§ **WORK TASK**
In the records below, find the line with "red arrow: (127, 28) -> (158, 25), moved", then copy each line exactly until you have copied the line with "orange triangle: (66, 80) -> (154, 99), moved". Leave any picture out.

§ **INPUT DATA**
▬▬▬

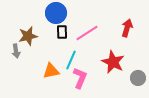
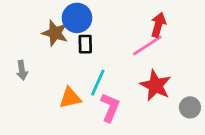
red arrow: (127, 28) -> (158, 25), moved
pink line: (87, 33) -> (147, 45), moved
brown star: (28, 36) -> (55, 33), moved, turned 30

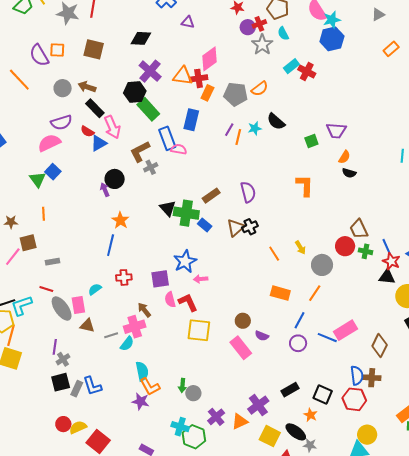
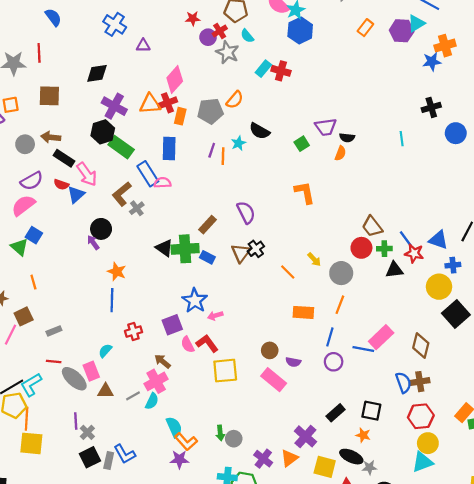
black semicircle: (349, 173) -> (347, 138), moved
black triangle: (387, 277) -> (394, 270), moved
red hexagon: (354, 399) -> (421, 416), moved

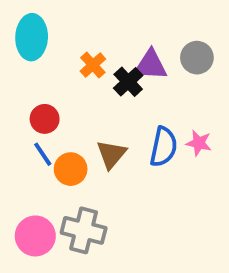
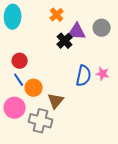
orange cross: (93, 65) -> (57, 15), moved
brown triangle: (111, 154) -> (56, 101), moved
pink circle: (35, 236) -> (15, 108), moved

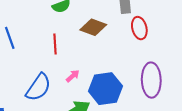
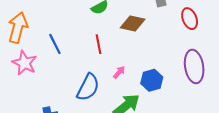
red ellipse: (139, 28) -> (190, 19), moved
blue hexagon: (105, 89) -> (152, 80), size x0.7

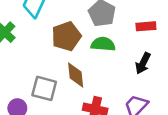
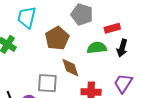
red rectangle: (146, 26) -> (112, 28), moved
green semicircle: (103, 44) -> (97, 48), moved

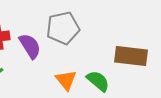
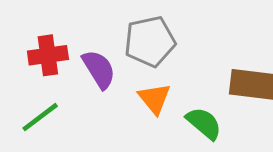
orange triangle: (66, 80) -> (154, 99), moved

▬▬▬

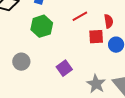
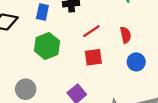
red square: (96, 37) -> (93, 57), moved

▬▬▬

§ **TASK SOLUTION**
red arrow: (127, 28) -> (158, 25), moved
pink line: (87, 33) -> (147, 45), moved
brown star: (28, 36) -> (55, 33), moved, turned 30

black semicircle: (349, 173) -> (347, 138), moved
black triangle: (387, 277) -> (394, 270), moved
red hexagon: (354, 399) -> (421, 416), moved

orange cross: (93, 65) -> (57, 15), moved
brown triangle: (111, 154) -> (56, 101), moved
pink circle: (35, 236) -> (15, 108), moved

red ellipse: (139, 28) -> (190, 19), moved
blue hexagon: (105, 89) -> (152, 80), size x0.7

red rectangle: (146, 26) -> (112, 28), moved
green semicircle: (103, 44) -> (97, 48), moved

orange triangle: (66, 80) -> (154, 99), moved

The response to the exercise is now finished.